> [Records for the exercise]

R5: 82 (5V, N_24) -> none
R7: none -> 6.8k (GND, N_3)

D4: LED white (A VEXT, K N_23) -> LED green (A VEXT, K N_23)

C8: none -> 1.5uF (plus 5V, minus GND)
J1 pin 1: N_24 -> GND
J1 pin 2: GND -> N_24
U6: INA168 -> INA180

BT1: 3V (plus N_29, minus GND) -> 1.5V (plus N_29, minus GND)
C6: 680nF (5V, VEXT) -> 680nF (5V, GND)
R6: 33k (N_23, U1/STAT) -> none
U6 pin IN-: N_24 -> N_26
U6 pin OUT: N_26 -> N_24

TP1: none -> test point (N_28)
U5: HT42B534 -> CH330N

> [What to work on] Please repeat each line from the one with "R6: 33k (N_23, U1/STAT) -> none" through the last line of the data above, and add nothing.

> [Exercise output]
R6: 33k (N_23, U1/STAT) -> none
U6 pin IN-: N_24 -> N_26
U6 pin OUT: N_26 -> N_24

TP1: none -> test point (N_28)
U5: HT42B534 -> CH330N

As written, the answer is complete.